- _REQUIREMENT_
Set out exactly every line of the entries below, starting at the line that holds "orange brick A4:A6 level 1 ->" and stopping after the line that holds "tan plate H5 level 2 -> tan cone H5 level 2".
╔══
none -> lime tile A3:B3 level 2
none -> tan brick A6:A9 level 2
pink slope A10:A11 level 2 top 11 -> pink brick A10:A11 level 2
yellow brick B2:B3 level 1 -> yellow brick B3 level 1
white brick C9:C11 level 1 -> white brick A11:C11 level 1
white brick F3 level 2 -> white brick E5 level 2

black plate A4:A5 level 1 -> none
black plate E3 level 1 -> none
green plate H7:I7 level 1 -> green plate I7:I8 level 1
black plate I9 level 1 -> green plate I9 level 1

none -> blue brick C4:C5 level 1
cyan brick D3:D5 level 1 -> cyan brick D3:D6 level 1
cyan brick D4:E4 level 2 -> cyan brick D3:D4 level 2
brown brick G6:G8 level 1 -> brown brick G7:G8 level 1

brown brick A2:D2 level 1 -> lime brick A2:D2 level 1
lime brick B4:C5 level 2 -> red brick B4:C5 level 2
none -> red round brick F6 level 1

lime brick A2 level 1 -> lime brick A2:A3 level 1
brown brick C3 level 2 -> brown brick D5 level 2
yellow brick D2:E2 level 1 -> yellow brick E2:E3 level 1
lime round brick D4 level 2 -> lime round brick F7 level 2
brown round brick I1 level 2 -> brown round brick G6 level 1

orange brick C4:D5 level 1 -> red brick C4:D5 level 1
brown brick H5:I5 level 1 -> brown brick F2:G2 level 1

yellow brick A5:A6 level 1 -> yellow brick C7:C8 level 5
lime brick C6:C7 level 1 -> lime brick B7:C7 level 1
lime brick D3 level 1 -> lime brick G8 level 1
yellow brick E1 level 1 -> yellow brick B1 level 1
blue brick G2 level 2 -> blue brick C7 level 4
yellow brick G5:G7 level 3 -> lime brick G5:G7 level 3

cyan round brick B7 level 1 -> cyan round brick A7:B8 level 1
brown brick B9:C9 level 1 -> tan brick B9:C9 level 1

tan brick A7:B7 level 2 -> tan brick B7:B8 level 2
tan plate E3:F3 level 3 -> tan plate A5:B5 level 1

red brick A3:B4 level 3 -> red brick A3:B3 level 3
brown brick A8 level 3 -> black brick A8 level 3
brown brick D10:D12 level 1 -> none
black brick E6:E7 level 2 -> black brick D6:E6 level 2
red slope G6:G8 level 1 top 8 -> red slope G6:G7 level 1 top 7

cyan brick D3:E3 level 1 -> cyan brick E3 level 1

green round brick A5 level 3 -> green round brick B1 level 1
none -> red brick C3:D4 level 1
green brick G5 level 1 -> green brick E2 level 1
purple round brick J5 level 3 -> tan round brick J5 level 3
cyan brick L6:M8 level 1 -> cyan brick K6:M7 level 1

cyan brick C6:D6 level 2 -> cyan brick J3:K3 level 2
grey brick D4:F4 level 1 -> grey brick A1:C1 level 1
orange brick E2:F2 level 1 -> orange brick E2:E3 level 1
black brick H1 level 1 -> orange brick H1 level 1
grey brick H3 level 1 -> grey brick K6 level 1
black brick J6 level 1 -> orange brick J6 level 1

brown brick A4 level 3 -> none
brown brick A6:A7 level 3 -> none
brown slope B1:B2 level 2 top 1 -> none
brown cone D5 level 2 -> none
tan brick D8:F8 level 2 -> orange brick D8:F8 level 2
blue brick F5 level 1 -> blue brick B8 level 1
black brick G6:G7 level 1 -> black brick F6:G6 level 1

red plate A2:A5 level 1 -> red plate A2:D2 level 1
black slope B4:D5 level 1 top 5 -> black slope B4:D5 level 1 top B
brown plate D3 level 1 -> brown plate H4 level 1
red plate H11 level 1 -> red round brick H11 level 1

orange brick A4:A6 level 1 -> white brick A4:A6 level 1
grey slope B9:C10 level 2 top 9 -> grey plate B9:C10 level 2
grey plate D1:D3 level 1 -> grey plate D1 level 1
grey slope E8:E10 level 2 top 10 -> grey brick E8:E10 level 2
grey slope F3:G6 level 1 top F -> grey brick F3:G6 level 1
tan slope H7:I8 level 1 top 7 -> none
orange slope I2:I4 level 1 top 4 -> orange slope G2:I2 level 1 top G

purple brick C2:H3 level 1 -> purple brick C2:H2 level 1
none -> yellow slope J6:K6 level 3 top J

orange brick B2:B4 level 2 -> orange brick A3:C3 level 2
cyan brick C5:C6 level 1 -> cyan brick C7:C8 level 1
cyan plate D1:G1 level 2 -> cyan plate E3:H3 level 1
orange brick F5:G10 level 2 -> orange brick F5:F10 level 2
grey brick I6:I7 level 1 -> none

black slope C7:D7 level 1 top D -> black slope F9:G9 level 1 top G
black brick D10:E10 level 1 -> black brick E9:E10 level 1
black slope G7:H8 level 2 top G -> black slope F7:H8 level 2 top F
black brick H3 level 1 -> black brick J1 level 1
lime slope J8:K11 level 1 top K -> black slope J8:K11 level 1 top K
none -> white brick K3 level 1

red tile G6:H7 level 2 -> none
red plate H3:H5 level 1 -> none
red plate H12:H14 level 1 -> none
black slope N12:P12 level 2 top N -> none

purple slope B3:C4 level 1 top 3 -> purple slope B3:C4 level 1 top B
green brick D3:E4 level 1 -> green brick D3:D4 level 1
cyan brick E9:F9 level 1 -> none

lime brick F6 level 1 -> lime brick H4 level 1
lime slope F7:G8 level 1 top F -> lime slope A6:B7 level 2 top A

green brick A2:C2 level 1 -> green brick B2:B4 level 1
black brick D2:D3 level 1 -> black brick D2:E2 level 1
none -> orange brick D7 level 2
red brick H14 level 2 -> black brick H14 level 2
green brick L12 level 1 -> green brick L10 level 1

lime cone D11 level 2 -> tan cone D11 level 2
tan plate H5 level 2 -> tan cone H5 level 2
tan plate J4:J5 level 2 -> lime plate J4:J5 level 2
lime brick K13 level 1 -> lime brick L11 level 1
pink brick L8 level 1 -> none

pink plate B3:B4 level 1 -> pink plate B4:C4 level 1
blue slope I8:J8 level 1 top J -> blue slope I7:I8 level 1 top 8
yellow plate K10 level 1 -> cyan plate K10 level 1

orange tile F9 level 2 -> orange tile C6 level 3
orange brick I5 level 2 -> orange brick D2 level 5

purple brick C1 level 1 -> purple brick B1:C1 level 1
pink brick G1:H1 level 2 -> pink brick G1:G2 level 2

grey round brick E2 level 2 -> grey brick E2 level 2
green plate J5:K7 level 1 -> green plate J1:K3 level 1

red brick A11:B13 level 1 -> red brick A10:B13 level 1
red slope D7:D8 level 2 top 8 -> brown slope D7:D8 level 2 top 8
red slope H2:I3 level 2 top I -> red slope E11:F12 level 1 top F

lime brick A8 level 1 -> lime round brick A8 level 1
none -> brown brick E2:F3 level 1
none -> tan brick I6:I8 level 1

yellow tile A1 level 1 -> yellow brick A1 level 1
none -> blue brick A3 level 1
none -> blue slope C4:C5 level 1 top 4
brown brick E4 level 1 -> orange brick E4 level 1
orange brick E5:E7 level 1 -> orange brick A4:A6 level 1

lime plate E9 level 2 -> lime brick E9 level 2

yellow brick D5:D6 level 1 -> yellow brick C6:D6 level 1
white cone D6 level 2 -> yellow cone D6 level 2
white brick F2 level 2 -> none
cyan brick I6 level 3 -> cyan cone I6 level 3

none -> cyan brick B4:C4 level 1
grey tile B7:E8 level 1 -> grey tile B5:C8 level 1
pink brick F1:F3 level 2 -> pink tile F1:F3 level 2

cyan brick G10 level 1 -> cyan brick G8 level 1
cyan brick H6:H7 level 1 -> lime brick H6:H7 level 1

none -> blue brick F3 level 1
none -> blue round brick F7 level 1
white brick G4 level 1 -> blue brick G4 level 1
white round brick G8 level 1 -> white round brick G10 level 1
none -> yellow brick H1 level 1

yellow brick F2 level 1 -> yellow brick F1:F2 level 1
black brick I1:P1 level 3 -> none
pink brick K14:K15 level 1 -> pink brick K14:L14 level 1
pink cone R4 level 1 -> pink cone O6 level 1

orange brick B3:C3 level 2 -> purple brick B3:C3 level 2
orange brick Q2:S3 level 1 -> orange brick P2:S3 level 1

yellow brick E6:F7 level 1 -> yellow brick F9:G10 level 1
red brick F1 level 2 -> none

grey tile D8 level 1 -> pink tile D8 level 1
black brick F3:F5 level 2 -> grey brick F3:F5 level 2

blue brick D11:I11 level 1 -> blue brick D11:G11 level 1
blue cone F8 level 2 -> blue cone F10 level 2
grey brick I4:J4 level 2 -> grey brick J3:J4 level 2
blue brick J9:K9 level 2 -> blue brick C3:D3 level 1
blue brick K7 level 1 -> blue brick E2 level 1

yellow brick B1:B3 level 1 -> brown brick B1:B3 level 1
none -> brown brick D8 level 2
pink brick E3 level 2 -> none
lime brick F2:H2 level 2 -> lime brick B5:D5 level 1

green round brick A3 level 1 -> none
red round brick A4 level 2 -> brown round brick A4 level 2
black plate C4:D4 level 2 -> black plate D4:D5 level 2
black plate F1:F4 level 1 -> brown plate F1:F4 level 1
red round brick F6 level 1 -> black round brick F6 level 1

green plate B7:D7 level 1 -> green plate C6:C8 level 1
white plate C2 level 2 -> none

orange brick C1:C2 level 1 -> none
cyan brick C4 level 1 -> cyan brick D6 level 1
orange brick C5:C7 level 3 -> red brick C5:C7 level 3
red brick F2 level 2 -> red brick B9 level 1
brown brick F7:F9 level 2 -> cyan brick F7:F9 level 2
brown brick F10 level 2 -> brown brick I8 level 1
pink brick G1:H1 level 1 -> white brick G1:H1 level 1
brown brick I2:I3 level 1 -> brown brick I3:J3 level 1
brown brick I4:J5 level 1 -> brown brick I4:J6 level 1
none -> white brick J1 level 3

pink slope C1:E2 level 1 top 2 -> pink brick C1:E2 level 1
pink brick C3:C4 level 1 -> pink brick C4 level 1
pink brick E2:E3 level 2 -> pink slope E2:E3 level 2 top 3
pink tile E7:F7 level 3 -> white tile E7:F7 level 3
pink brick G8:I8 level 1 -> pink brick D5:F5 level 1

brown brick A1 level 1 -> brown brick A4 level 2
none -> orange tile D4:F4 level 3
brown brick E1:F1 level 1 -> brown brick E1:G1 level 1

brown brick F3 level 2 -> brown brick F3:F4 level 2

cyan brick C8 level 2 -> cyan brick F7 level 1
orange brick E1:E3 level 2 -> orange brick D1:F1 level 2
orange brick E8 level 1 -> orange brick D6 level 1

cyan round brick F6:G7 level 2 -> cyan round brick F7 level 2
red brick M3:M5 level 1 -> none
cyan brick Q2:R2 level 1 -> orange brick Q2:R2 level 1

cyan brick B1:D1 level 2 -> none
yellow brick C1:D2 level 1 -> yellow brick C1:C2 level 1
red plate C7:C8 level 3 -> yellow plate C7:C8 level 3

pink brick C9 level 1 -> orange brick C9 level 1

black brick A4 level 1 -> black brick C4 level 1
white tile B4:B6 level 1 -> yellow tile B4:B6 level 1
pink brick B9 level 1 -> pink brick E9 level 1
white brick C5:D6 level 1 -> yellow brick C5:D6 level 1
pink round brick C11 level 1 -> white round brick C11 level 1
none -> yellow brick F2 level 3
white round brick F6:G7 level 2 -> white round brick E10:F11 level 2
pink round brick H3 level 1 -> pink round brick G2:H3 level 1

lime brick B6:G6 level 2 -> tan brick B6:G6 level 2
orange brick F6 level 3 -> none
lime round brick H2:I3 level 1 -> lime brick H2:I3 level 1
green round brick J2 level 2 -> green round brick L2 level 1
╚══
- _TASK RESPONSE_
orange brick A4:A6 level 1 -> white brick A4:A6 level 1
grey slope B9:C10 level 2 top 9 -> grey plate B9:C10 level 2
grey plate D1:D3 level 1 -> grey plate D1 level 1
grey slope E8:E10 level 2 top 10 -> grey brick E8:E10 level 2
grey slope F3:G6 level 1 top F -> grey brick F3:G6 level 1
tan slope H7:I8 level 1 top 7 -> none
orange slope I2:I4 level 1 top 4 -> orange slope G2:I2 level 1 top G

purple brick C2:H3 level 1 -> purple brick C2:H2 level 1
none -> yellow slope J6:K6 level 3 top J

orange brick B2:B4 level 2 -> orange brick A3:C3 level 2
cyan brick C5:C6 level 1 -> cyan brick C7:C8 level 1
cyan plate D1:G1 level 2 -> cyan plate E3:H3 level 1
orange brick F5:G10 level 2 -> orange brick F5:F10 level 2
grey brick I6:I7 level 1 -> none

black slope C7:D7 level 1 top D -> black slope F9:G9 level 1 top G
black brick D10:E10 level 1 -> black brick E9:E10 level 1
black slope G7:H8 level 2 top G -> black slope F7:H8 level 2 top F
black brick H3 level 1 -> black brick J1 level 1
lime slope J8:K11 level 1 top K -> black slope J8:K11 level 1 top K
none -> white brick K3 level 1

red tile G6:H7 level 2 -> none
red plate H3:H5 level 1 -> none
red plate H12:H14 level 1 -> none
black slope N12:P12 level 2 top N -> none

purple slope B3:C4 level 1 top 3 -> purple slope B3:C4 level 1 top B
green brick D3:E4 level 1 -> green brick D3:D4 level 1
cyan brick E9:F9 level 1 -> none

lime brick F6 level 1 -> lime brick H4 level 1
lime slope F7:G8 level 1 top F -> lime slope A6:B7 level 2 top A

green brick A2:C2 level 1 -> green brick B2:B4 level 1
black brick D2:D3 level 1 -> black brick D2:E2 level 1
none -> orange brick D7 level 2
red brick H14 level 2 -> black brick H14 level 2
green brick L12 level 1 -> green brick L10 level 1

lime cone D11 level 2 -> tan cone D11 level 2
tan plate H5 level 2 -> tan cone H5 level 2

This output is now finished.